» Exercise
A verbatim transcript of the data below is required, images omitted.

» Exercise inputs
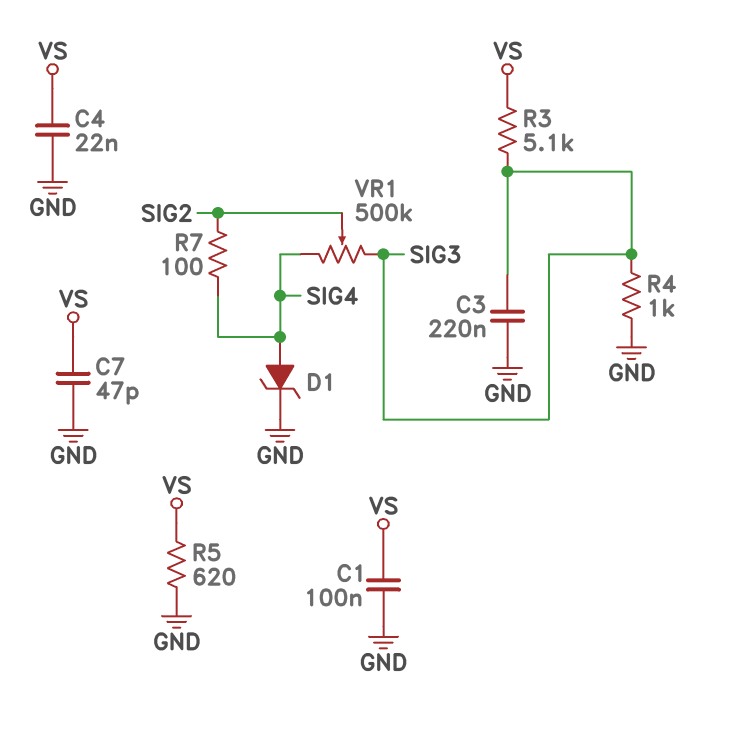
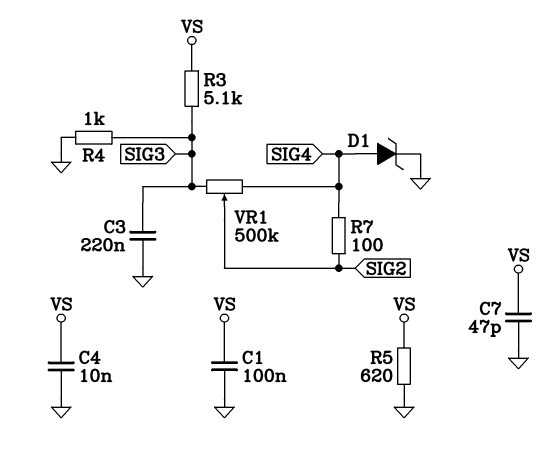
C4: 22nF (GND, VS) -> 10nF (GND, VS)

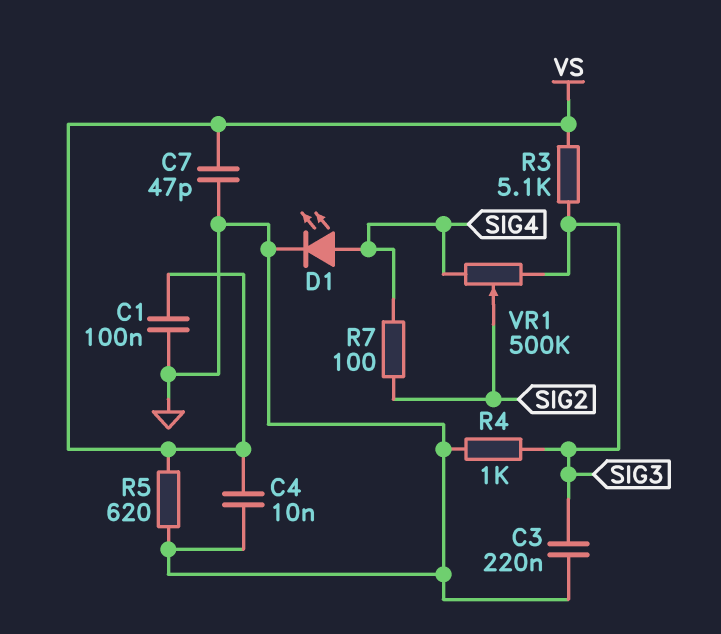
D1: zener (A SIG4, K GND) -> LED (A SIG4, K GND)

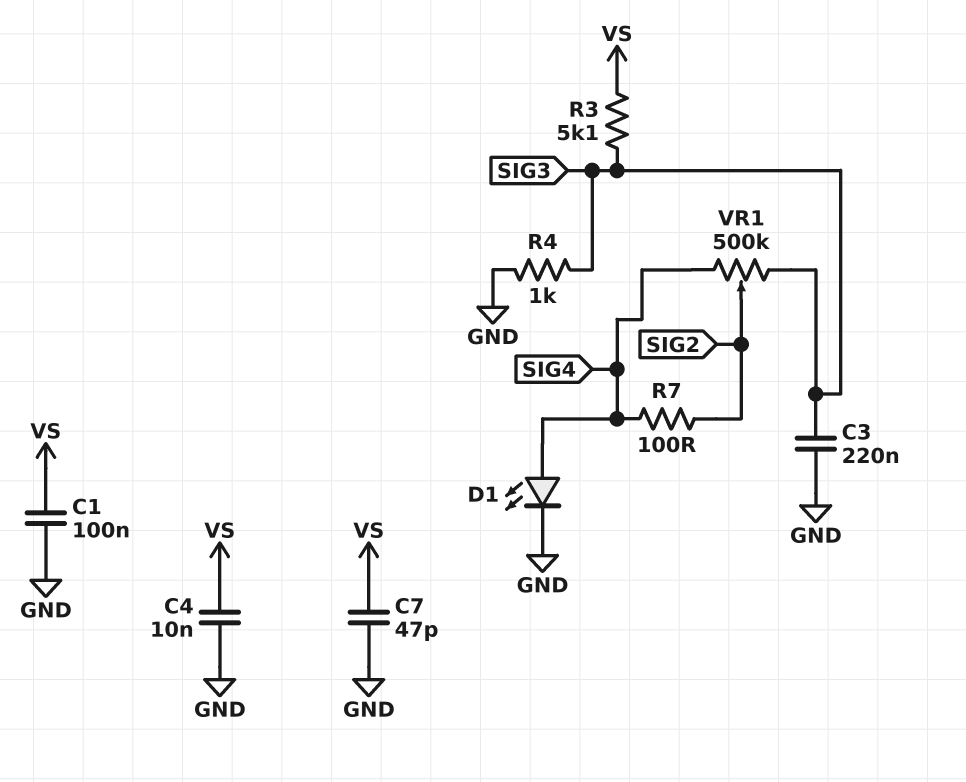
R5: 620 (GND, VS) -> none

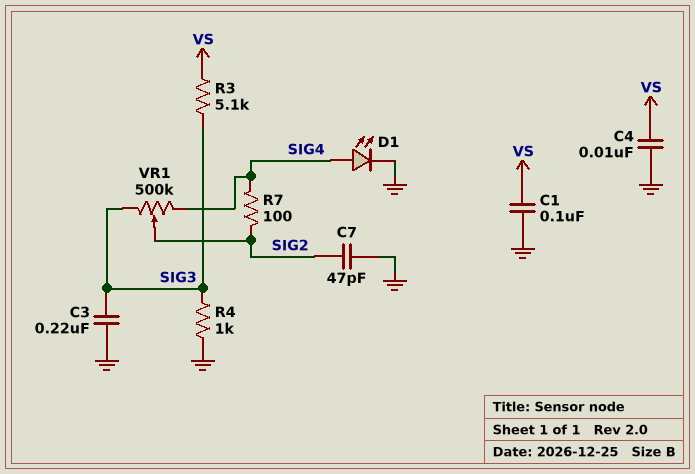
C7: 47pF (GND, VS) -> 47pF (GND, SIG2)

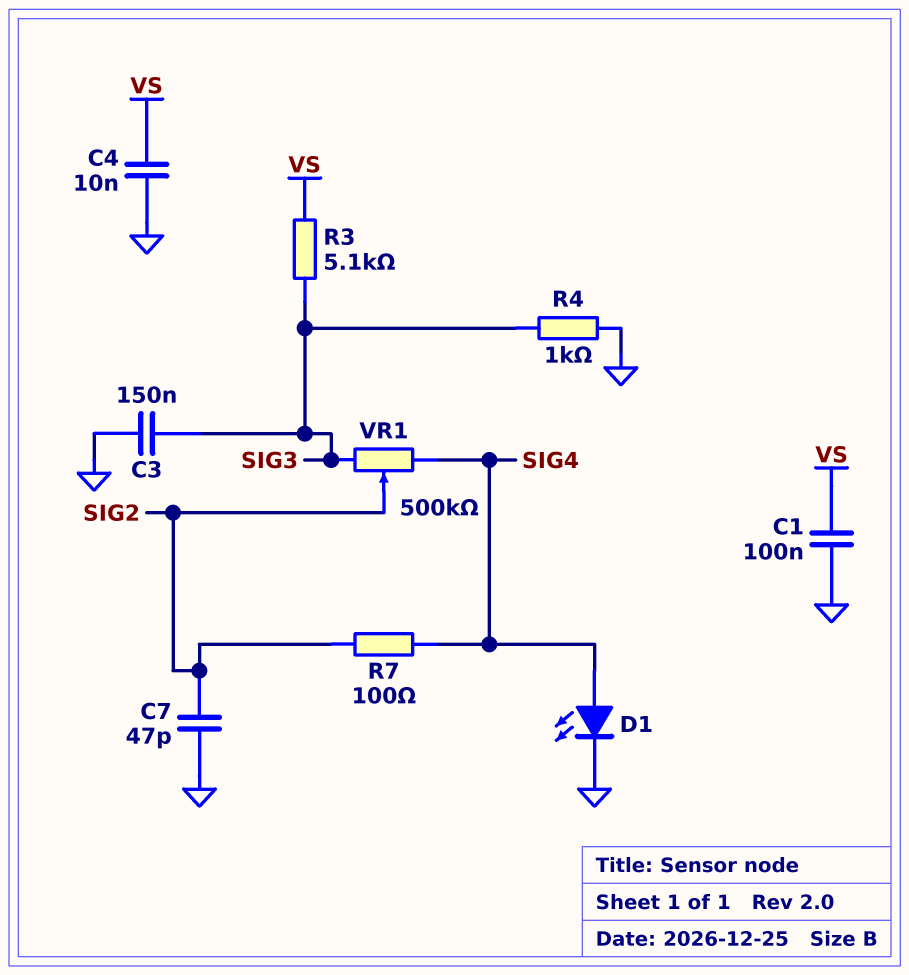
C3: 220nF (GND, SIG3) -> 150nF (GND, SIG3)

» Written solution
C4: 22nF (GND, VS) -> 10nF (GND, VS)

D1: zener (A SIG4, K GND) -> LED (A SIG4, K GND)

R5: 620 (GND, VS) -> none

C7: 47pF (GND, VS) -> 47pF (GND, SIG2)

C3: 220nF (GND, SIG3) -> 150nF (GND, SIG3)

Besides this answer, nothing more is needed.